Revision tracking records
————
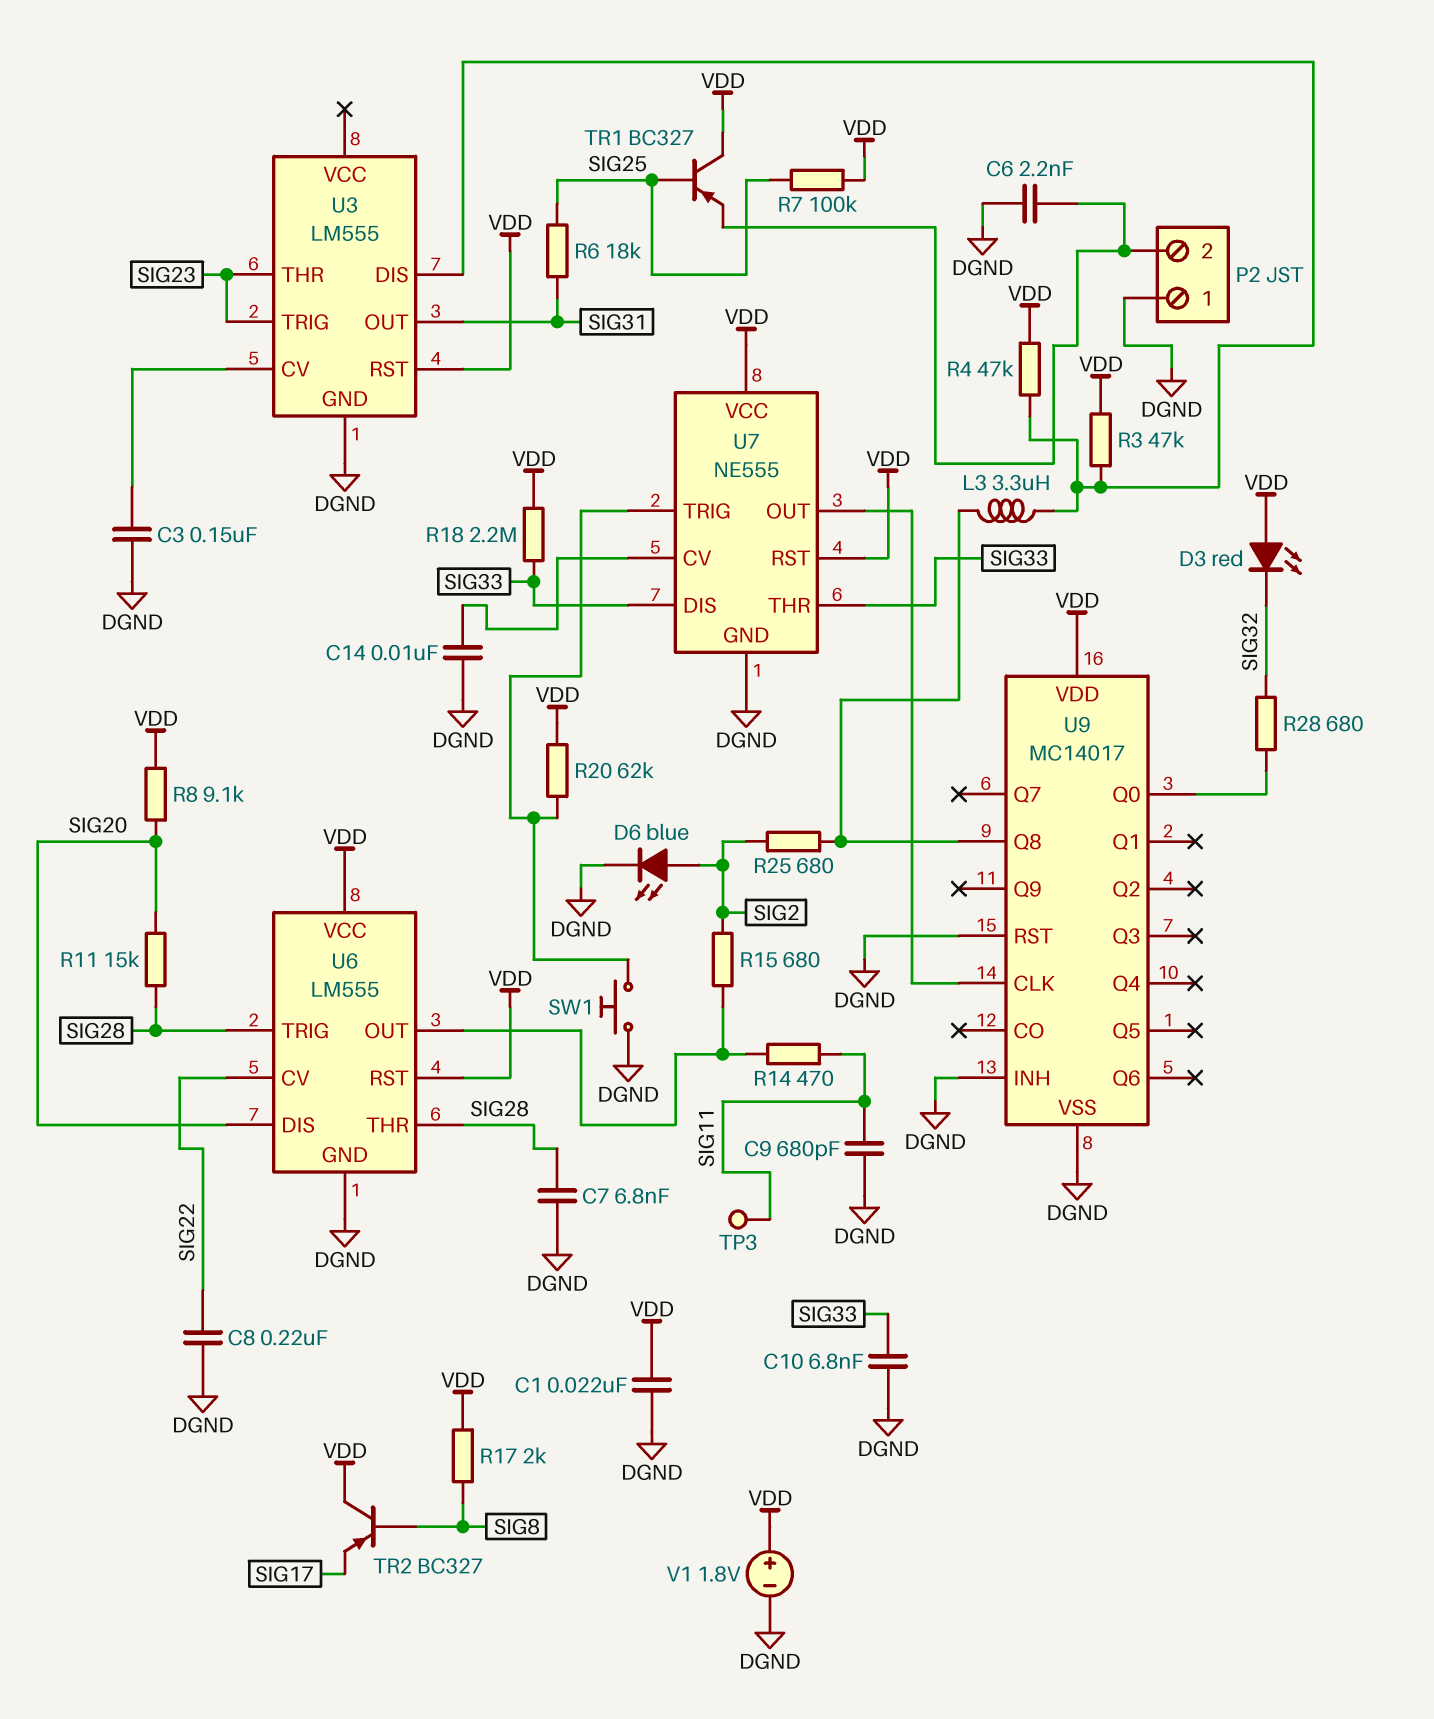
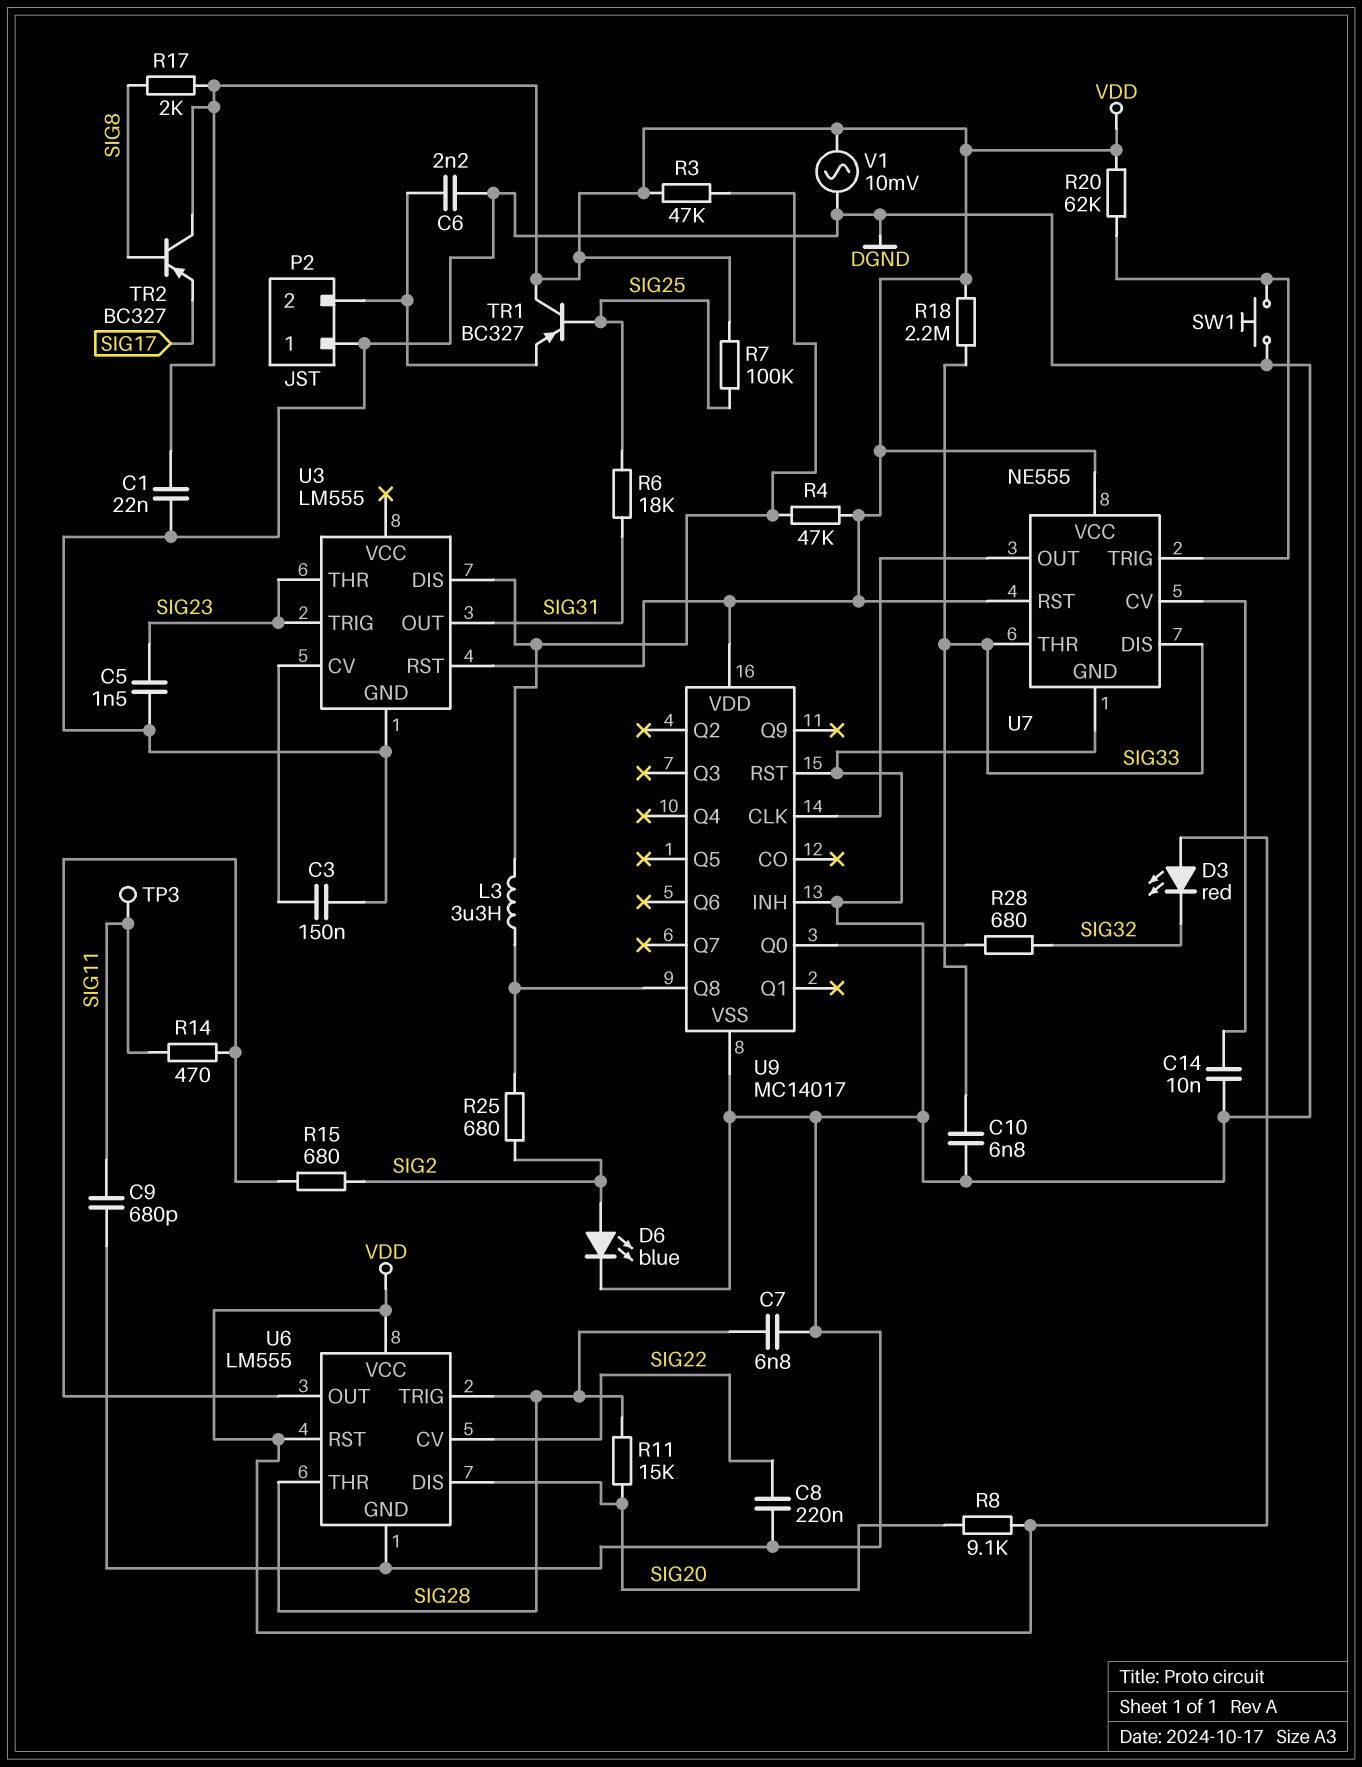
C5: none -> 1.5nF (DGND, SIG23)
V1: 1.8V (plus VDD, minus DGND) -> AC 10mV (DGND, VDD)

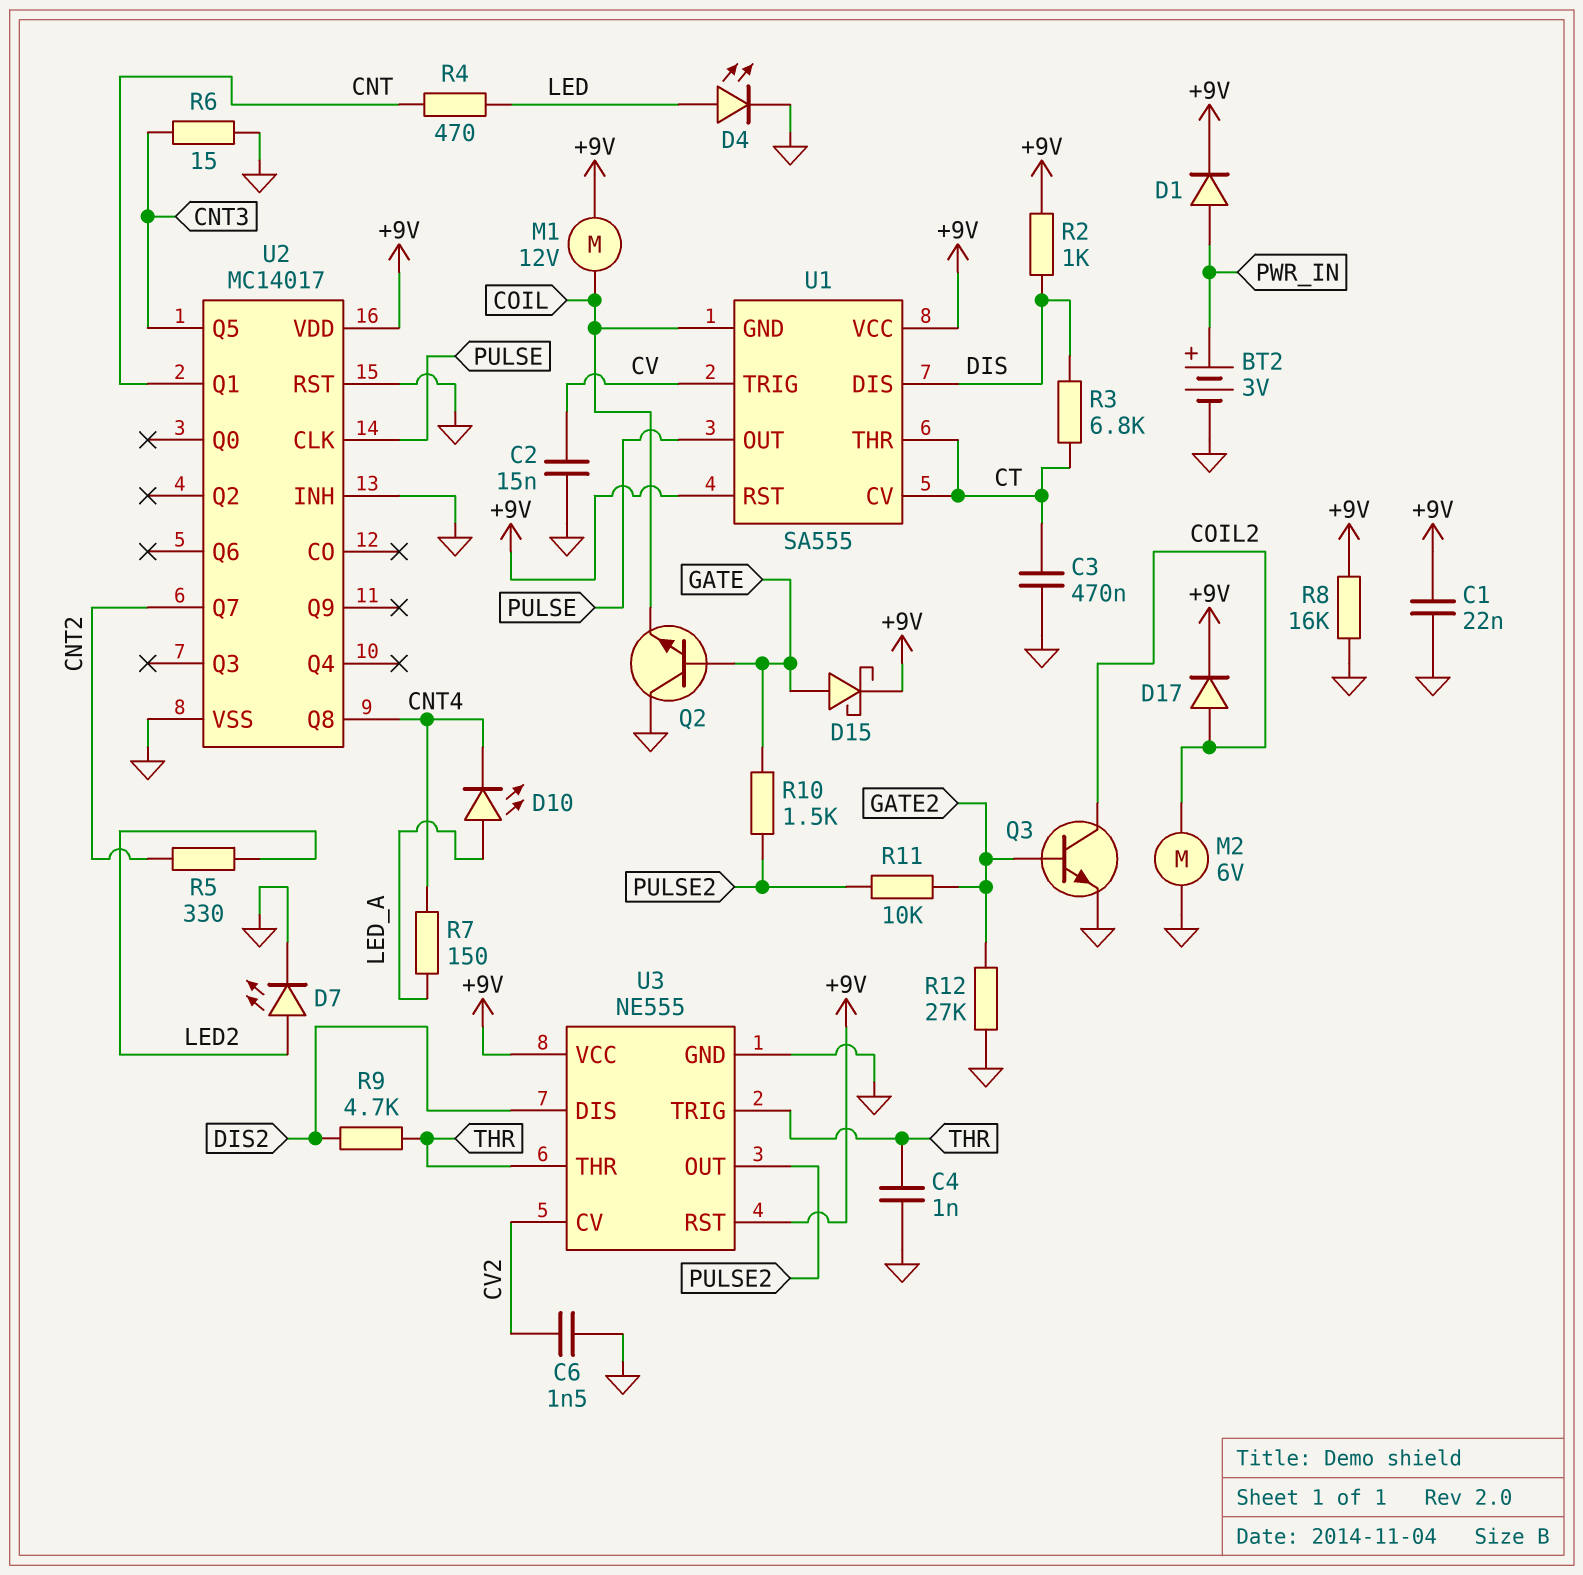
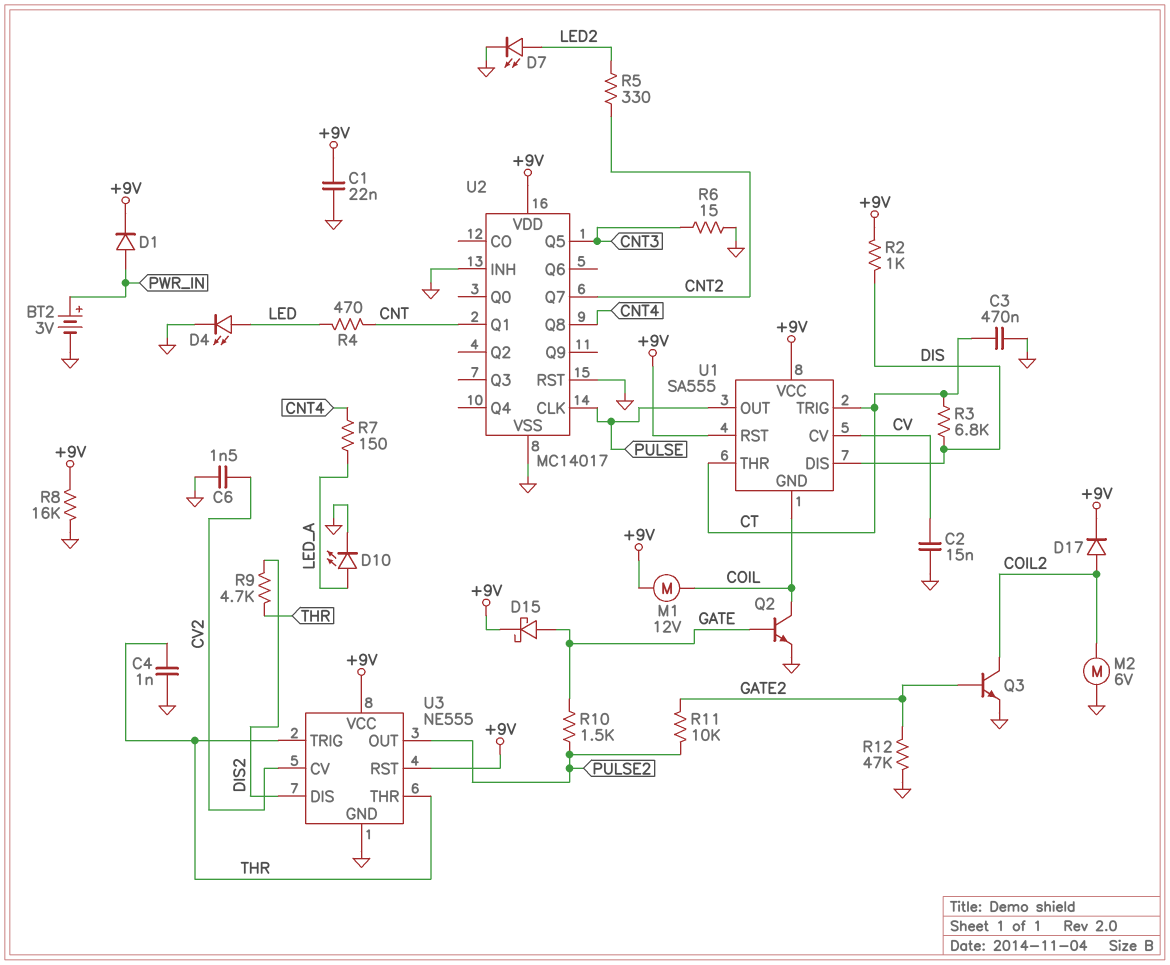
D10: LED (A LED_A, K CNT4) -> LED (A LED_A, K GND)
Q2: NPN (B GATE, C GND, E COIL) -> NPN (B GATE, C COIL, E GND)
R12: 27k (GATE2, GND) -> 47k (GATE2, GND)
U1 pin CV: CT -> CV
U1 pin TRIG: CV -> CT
————
Please copy each line of the records above in which the word "DGND" can be found.

C5: none -> 1.5nF (DGND, SIG23)
V1: 1.8V (plus VDD, minus DGND) -> AC 10mV (DGND, VDD)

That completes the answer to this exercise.